BEGIN The data

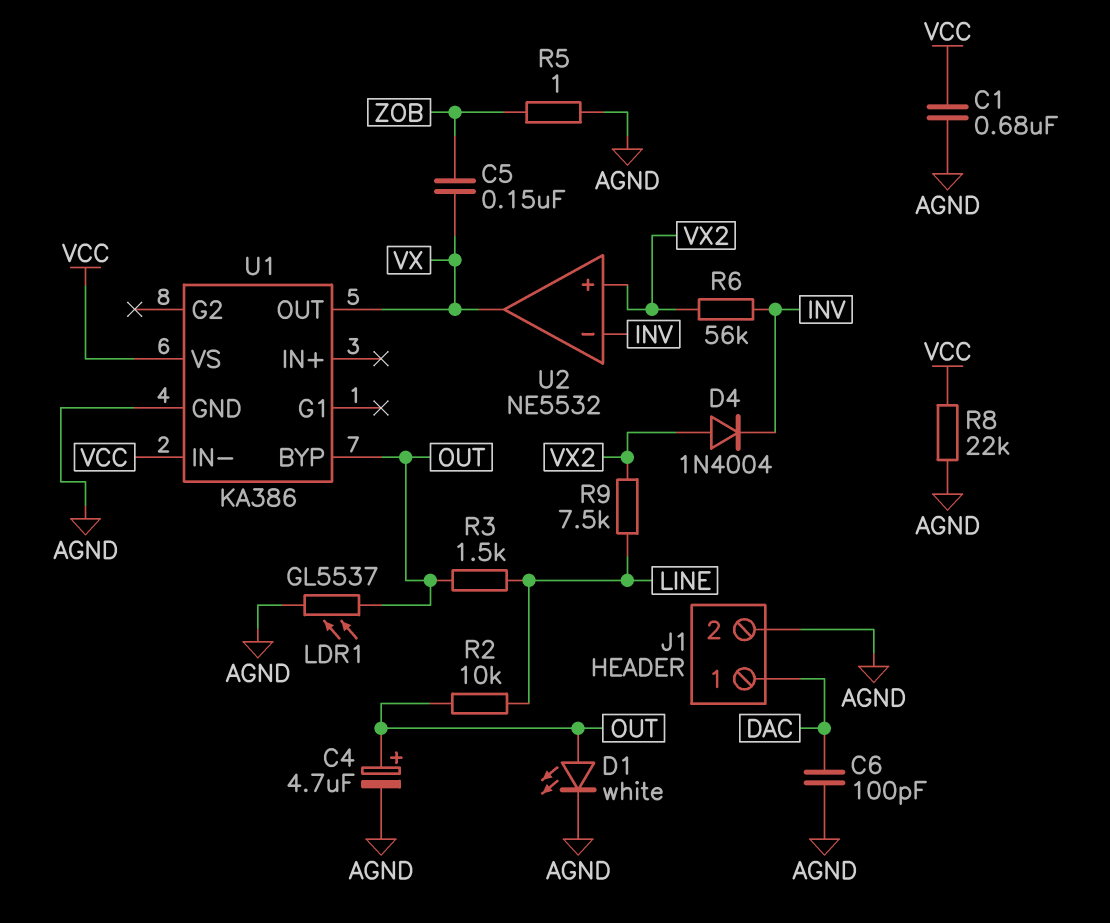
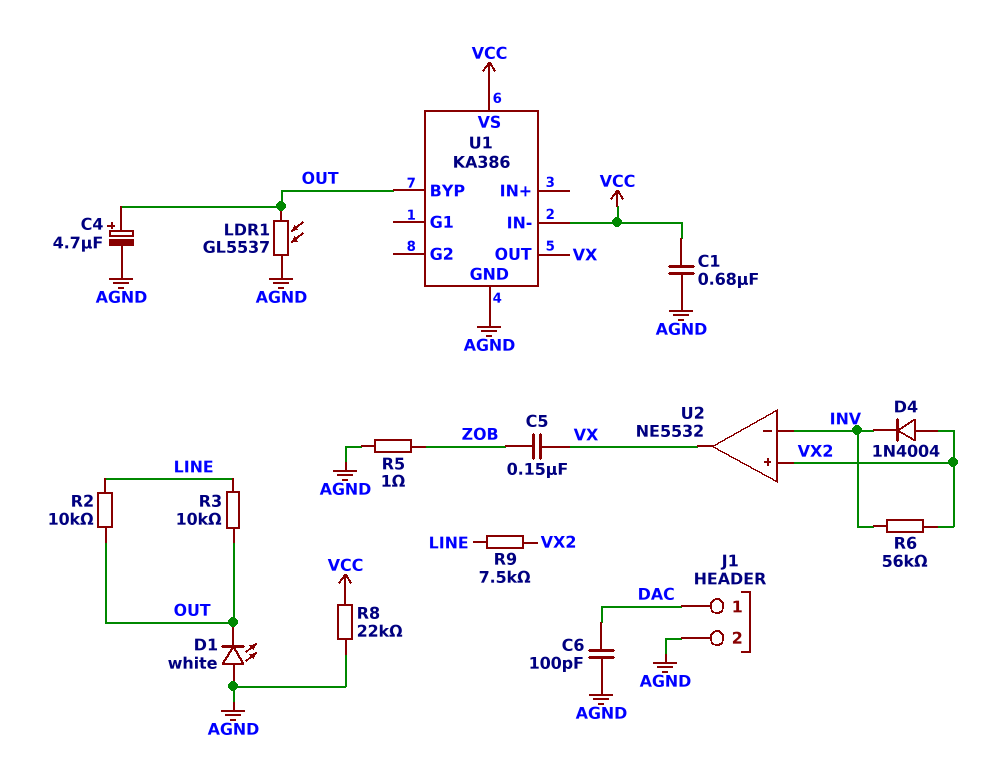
D1: LED white (A OUT, K AGND) -> LED white (A AGND, K OUT)
R3: 1.5k (LINE, OUT) -> 10k (LINE, OUT)

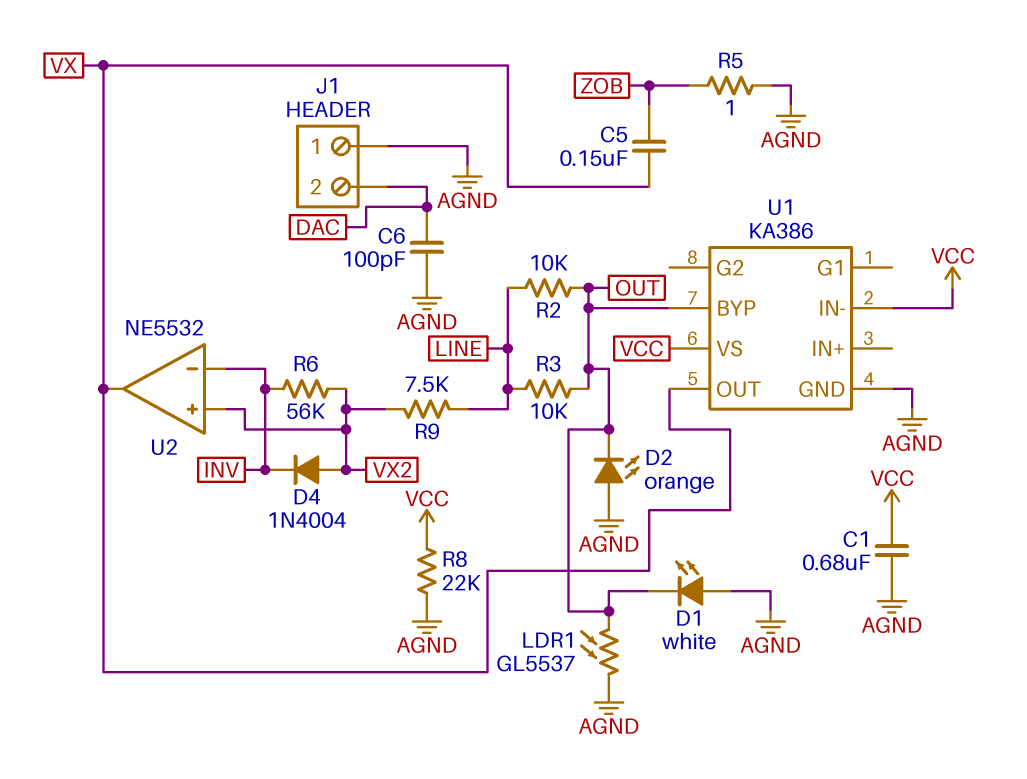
C4: 4.7uF (plus OUT, minus AGND) -> none
D2: none -> LED orange (A AGND, K OUT)
J1 pin 1: DAC -> AGND
J1 pin 2: AGND -> DAC

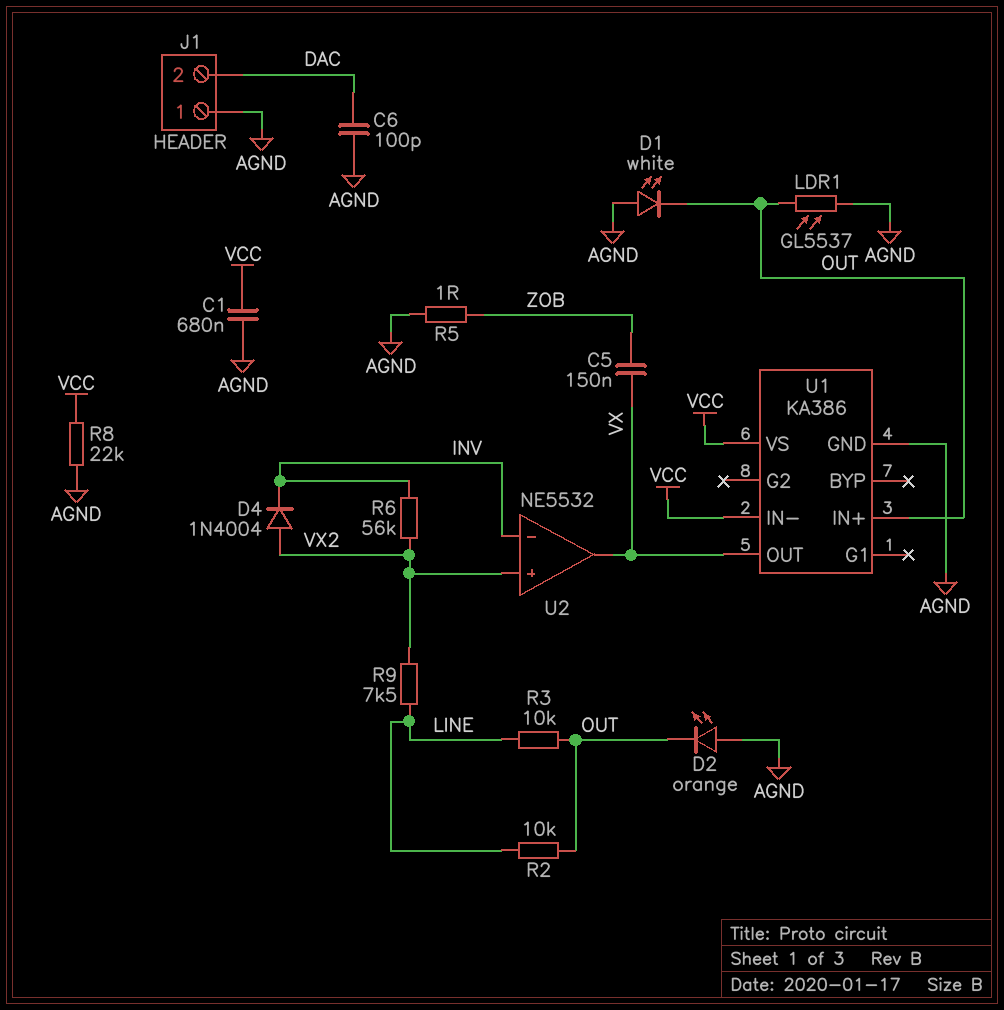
U1 pin BYP: OUT -> none
U1 pin IN+: none -> OUT

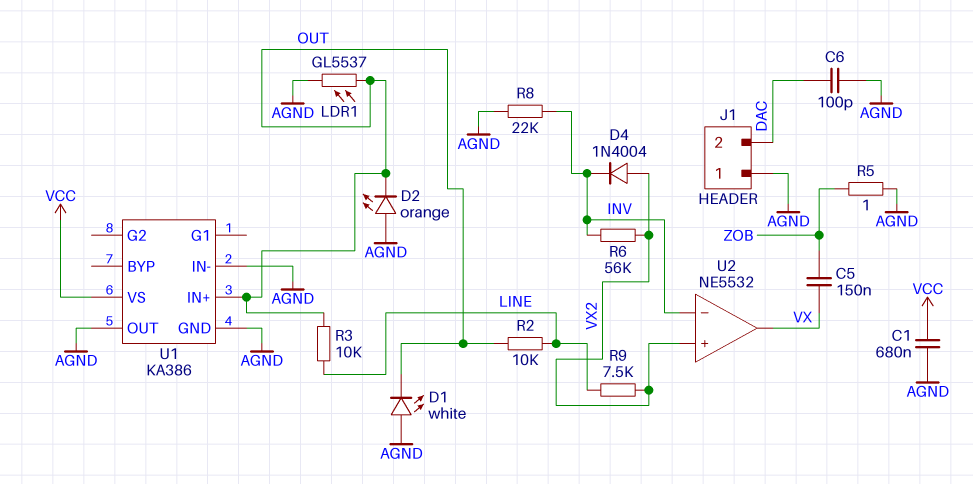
R8: 22k (AGND, VCC) -> 22k (AGND, INV)
U1 pin IN-: VCC -> AGND
U1 pin OUT: VX -> AGND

END The data

**Task description:**
Nothing but the lines from the one holding "J1 pin 2: AGND -> DAC" through the final line of the entries should be retyped, exactly as they stand and without pictures.

**Exercise answer:**
J1 pin 2: AGND -> DAC

U1 pin BYP: OUT -> none
U1 pin IN+: none -> OUT

R8: 22k (AGND, VCC) -> 22k (AGND, INV)
U1 pin IN-: VCC -> AGND
U1 pin OUT: VX -> AGND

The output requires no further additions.